_Task prompt_.
List every line in this data where the string "brown" occurs.

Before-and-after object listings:
= = =

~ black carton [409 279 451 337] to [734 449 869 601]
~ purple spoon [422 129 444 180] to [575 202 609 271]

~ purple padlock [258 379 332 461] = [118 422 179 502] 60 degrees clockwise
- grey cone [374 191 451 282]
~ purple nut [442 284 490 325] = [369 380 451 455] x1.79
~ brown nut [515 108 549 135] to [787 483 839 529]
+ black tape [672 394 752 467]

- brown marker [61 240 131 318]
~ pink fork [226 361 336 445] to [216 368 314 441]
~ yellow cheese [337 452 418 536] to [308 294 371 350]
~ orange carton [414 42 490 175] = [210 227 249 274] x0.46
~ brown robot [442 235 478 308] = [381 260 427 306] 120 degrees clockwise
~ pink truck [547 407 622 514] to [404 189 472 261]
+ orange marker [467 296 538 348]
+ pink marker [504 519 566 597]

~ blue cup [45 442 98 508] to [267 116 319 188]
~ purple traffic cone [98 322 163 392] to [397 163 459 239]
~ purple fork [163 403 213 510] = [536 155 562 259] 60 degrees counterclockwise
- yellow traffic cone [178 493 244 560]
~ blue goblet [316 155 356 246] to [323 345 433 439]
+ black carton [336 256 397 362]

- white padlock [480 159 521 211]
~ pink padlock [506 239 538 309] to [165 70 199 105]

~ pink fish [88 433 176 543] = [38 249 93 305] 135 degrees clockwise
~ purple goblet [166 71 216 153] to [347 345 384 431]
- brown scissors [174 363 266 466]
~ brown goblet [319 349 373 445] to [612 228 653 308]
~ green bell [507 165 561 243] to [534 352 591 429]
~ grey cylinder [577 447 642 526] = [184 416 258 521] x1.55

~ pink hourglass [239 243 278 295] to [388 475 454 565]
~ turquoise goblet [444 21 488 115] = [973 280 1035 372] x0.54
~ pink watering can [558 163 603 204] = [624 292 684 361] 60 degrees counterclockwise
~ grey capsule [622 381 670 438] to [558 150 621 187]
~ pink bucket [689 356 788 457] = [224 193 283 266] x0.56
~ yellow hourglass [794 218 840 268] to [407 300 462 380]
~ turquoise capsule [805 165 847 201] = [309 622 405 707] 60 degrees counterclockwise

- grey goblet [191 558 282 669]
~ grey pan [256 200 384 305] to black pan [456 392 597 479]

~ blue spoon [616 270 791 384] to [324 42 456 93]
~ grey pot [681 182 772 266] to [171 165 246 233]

= = =

_Task response_.
~ brown nut [515 108 549 135] to [787 483 839 529]
- brown marker [61 240 131 318]
~ brown robot [442 235 478 308] = [381 260 427 306] 120 degrees clockwise
- brown scissors [174 363 266 466]
~ brown goblet [319 349 373 445] to [612 228 653 308]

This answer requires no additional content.